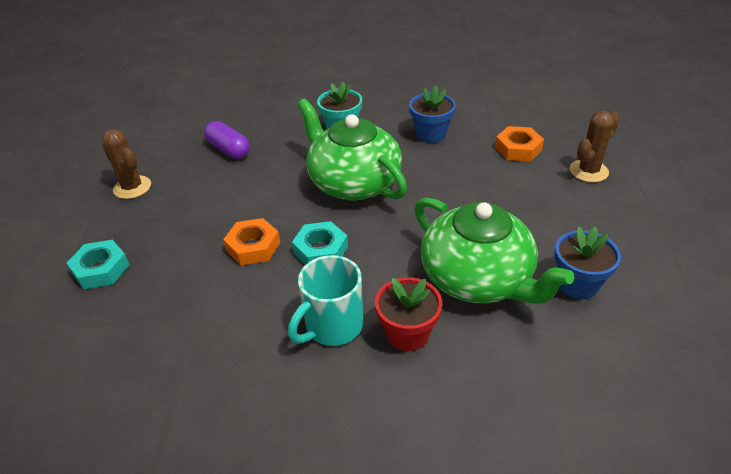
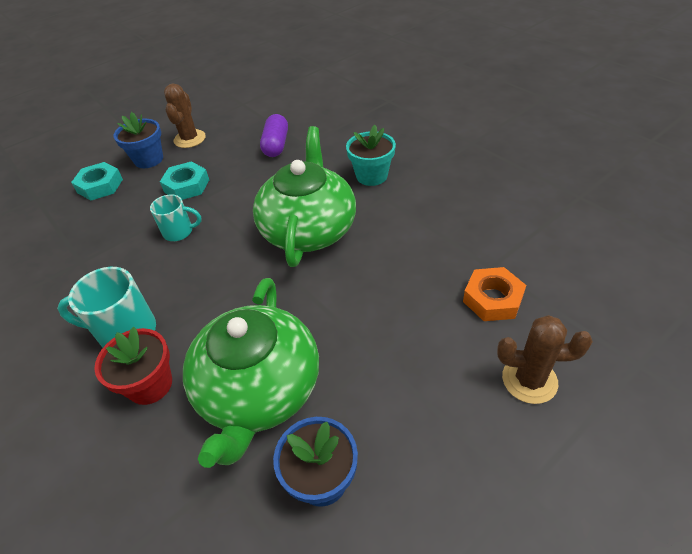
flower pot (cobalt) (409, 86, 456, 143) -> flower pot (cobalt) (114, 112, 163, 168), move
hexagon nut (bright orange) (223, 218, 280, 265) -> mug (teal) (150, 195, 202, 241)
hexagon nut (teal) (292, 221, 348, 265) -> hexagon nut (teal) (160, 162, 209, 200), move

• **Work request**: The string to find is "move"; copy every line of the listing that has it.

• **Task result**:
flower pot (cobalt) (409, 86, 456, 143) -> flower pot (cobalt) (114, 112, 163, 168), move
hexagon nut (teal) (292, 221, 348, 265) -> hexagon nut (teal) (160, 162, 209, 200), move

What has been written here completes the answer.